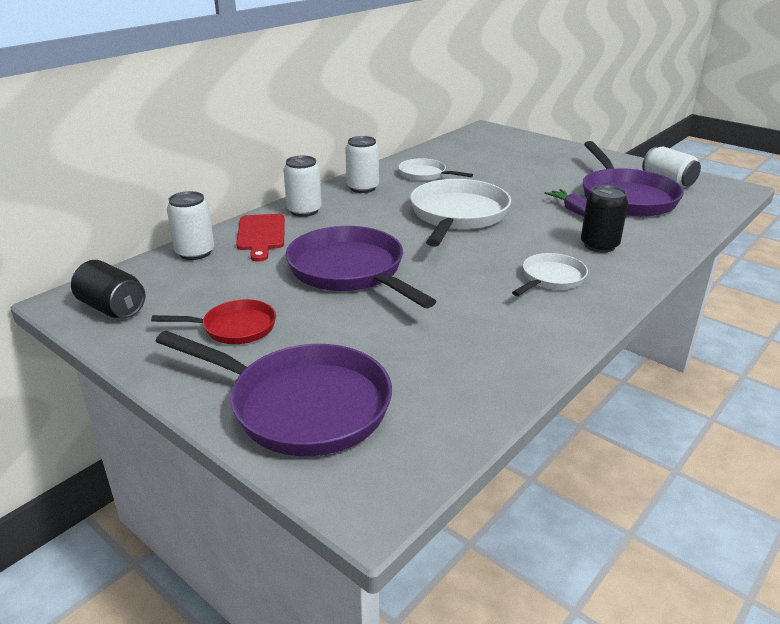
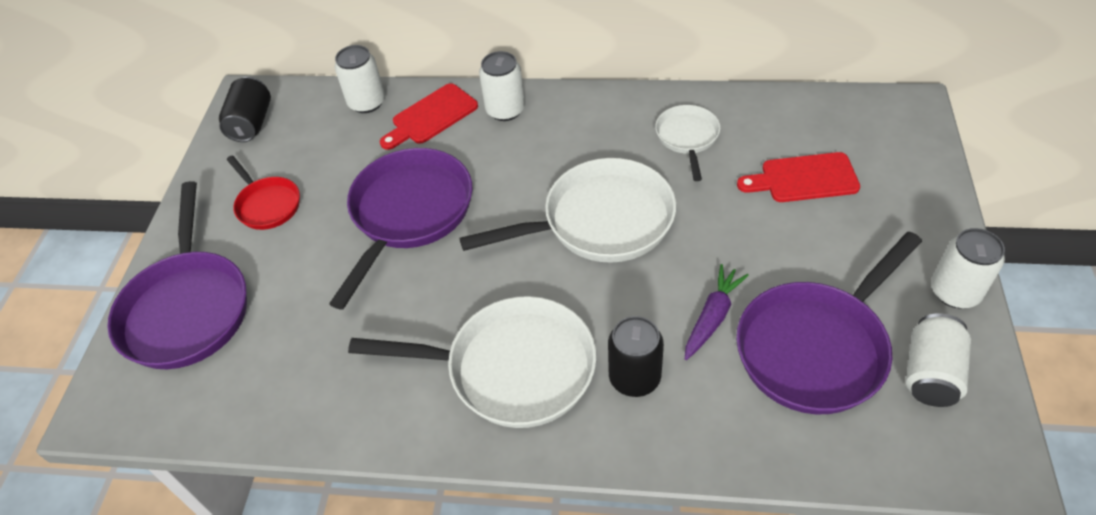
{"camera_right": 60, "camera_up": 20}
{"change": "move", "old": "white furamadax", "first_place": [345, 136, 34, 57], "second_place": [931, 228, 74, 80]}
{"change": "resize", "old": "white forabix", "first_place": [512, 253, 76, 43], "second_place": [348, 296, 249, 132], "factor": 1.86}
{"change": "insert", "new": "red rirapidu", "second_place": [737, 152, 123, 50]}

----------------------------------------

■ Exercise brief
From the listing above, copy every line where the string "white" is found.

■ Answer to this problem
{"change": "move", "old": "white furamadax", "first_place": [345, 136, 34, 57], "second_place": [931, 228, 74, 80]}
{"change": "resize", "old": "white forabix", "first_place": [512, 253, 76, 43], "second_place": [348, 296, 249, 132], "factor": 1.86}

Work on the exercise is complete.